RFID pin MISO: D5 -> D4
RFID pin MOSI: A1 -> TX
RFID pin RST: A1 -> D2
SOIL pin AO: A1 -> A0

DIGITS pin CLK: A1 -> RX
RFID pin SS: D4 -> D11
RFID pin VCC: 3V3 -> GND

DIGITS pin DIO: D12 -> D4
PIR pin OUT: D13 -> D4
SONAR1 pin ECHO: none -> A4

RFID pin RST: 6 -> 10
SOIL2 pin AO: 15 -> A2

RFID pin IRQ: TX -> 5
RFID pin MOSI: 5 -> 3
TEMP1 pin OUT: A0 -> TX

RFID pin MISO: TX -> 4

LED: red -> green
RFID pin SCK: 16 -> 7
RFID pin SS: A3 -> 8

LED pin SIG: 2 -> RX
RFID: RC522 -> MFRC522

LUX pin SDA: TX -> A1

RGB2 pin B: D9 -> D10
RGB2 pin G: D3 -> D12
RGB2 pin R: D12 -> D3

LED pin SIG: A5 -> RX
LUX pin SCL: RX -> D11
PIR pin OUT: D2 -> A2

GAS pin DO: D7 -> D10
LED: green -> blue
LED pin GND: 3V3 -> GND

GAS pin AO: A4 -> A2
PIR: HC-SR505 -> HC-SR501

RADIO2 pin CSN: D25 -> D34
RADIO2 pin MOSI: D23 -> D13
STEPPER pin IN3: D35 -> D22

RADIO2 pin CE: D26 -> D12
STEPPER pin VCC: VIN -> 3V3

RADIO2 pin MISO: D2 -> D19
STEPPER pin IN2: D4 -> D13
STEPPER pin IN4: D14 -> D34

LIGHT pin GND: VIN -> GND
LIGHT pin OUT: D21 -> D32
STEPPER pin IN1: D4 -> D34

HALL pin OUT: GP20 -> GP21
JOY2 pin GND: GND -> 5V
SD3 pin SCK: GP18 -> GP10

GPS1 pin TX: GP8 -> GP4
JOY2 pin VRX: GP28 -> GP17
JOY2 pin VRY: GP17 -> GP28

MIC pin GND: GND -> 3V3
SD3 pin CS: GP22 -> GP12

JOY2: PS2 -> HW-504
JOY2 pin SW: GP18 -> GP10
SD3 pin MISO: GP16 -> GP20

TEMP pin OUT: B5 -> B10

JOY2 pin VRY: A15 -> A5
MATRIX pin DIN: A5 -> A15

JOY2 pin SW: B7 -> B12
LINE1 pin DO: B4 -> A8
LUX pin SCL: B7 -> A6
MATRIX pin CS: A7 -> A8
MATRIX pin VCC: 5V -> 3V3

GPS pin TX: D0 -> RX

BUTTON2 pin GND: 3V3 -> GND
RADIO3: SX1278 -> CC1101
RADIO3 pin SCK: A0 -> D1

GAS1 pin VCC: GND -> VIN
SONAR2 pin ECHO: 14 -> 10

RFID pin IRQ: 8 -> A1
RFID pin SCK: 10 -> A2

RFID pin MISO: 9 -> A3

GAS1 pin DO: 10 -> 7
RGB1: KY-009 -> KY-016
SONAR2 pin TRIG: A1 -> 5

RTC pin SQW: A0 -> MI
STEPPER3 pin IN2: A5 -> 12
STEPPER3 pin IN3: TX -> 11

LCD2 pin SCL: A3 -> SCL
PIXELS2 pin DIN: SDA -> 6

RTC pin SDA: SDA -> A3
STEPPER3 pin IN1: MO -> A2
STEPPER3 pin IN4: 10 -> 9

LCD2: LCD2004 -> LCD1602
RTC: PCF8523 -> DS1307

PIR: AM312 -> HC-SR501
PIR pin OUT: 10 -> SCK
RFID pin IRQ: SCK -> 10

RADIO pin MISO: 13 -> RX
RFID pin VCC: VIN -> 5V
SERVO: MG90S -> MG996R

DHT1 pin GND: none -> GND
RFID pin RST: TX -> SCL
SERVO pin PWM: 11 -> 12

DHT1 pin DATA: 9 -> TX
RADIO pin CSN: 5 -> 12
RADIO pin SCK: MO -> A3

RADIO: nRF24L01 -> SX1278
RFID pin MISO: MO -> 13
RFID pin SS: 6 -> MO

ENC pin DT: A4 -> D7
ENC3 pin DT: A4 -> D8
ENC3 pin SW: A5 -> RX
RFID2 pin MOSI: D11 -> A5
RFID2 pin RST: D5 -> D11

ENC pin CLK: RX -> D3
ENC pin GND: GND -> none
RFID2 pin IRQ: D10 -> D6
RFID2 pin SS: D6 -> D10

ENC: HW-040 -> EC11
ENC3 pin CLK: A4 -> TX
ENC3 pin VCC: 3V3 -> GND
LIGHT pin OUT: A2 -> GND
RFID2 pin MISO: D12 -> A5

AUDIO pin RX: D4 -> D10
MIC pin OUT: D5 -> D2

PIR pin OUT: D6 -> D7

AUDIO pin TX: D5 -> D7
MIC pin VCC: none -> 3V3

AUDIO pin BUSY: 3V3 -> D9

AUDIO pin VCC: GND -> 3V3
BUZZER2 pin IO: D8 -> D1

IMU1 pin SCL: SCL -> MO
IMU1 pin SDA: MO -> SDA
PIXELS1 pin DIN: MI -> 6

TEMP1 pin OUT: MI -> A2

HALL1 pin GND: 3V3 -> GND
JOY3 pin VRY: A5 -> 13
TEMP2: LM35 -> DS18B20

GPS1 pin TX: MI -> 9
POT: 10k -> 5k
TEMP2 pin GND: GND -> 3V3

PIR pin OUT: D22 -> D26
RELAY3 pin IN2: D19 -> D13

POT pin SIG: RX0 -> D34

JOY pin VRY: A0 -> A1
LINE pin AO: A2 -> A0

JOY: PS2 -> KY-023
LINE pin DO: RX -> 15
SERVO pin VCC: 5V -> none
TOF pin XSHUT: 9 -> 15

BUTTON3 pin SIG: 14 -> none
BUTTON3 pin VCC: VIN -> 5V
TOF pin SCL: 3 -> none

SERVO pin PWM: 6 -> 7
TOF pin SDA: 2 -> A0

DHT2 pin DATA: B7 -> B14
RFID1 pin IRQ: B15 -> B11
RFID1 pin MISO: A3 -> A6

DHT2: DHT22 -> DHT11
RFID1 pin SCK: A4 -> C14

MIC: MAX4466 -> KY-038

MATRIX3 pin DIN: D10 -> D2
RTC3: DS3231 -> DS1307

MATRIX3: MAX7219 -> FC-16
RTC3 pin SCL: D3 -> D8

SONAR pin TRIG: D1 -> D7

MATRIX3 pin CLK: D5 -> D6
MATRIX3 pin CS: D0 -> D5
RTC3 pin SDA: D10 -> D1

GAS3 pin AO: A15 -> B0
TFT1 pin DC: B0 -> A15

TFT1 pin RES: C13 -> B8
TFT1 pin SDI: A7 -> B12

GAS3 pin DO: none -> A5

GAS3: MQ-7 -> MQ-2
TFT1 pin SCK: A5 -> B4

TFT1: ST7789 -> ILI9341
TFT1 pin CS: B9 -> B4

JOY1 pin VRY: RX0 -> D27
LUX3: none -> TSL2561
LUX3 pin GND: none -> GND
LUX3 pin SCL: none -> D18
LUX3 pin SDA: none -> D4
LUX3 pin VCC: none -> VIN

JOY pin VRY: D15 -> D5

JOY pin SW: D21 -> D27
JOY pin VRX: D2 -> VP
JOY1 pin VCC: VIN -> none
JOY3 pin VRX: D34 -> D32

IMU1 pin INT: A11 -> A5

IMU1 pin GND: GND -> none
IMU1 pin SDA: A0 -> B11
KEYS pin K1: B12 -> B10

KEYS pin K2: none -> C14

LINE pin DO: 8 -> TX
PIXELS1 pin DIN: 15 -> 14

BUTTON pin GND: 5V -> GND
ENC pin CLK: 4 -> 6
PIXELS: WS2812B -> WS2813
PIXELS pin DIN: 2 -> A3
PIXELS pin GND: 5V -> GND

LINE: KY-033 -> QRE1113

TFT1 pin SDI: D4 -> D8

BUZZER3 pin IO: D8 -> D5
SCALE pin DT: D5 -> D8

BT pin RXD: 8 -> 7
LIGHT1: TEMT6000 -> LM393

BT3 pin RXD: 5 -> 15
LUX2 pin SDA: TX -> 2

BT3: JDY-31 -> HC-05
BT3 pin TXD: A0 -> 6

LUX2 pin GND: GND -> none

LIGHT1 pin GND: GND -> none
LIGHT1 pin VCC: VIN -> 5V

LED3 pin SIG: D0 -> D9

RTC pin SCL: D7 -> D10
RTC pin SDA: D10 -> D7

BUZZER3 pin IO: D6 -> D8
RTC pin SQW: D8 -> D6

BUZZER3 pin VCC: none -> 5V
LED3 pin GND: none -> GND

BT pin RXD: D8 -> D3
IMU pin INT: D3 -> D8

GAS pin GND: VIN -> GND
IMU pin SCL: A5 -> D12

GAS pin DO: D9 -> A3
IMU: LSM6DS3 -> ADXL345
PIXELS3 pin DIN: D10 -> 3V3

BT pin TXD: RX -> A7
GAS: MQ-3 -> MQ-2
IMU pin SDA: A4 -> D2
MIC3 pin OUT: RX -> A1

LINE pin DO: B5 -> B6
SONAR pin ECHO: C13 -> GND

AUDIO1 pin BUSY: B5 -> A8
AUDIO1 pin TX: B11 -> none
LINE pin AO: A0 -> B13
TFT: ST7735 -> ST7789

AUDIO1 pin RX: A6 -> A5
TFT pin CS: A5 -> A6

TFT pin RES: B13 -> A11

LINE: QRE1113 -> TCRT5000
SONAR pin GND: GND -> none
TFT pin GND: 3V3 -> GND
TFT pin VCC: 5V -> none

• **Task objective**
In the listing above, find the line containing "GAS: MQ-3 -> MQ-2", then reproduce it and each line after it through the end, exactly and with nothing added.

• **Task output**
GAS: MQ-3 -> MQ-2
IMU pin SDA: A4 -> D2
MIC3 pin OUT: RX -> A1

LINE pin DO: B5 -> B6
SONAR pin ECHO: C13 -> GND

AUDIO1 pin BUSY: B5 -> A8
AUDIO1 pin TX: B11 -> none
LINE pin AO: A0 -> B13
TFT: ST7735 -> ST7789

AUDIO1 pin RX: A6 -> A5
TFT pin CS: A5 -> A6

TFT pin RES: B13 -> A11

LINE: QRE1113 -> TCRT5000
SONAR pin GND: GND -> none
TFT pin GND: 3V3 -> GND
TFT pin VCC: 5V -> none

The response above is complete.